The problem: All of the data should be copied exactly, with the pictures left out.

Provided material:
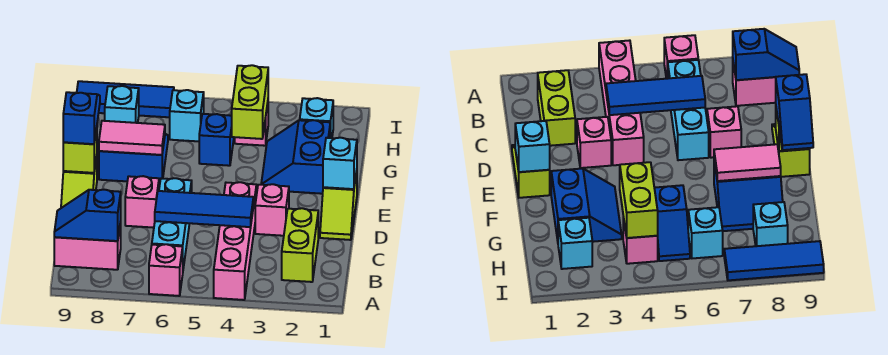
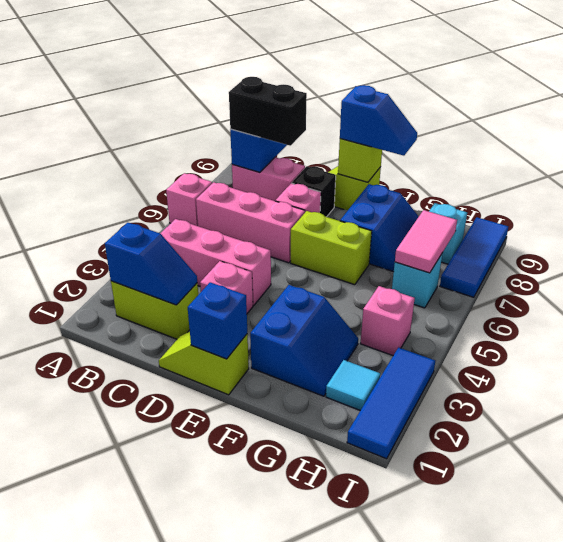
pink brick A4:D4 level 1 -> pink brick B4:D4 level 1
cyan brick B6:D6 level 1 -> pink brick B6:D6 level 1
pink brick B8:B9 level 1 -> pink brick B8:C8 level 1
none -> black brick B8:C8 level 3
blue tile C4:C6 level 2 -> blue tile I1:I3 level 1
none -> black brick D8 level 1
cyan brick E1 level 2 -> blue brick E1 level 2
blue slope F2:G3 level 1 top 2 -> blue slope F2:G3 level 1 top F
pink tile F7:F8 level 2 -> pink tile H6:H7 level 2
lime brick G4:H4 level 2 -> lime brick E6:F6 level 1
blue slope G5:H5 level 1 top G -> blue slope B2:C2 level 2 top B
cyan brick H2 level 1 -> cyan tile H2 level 1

Written solution:
pink brick A4:D4 level 1 -> pink brick B4:D4 level 1
cyan brick B6:D6 level 1 -> pink brick B6:D6 level 1
pink brick B8:B9 level 1 -> pink brick B8:C8 level 1
none -> black brick B8:C8 level 3
blue tile C4:C6 level 2 -> blue tile I1:I3 level 1
none -> black brick D8 level 1
cyan brick E1 level 2 -> blue brick E1 level 2
blue slope F2:G3 level 1 top 2 -> blue slope F2:G3 level 1 top F
pink tile F7:F8 level 2 -> pink tile H6:H7 level 2
lime brick G4:H4 level 2 -> lime brick E6:F6 level 1
blue slope G5:H5 level 1 top G -> blue slope B2:C2 level 2 top B
cyan brick H2 level 1 -> cyan tile H2 level 1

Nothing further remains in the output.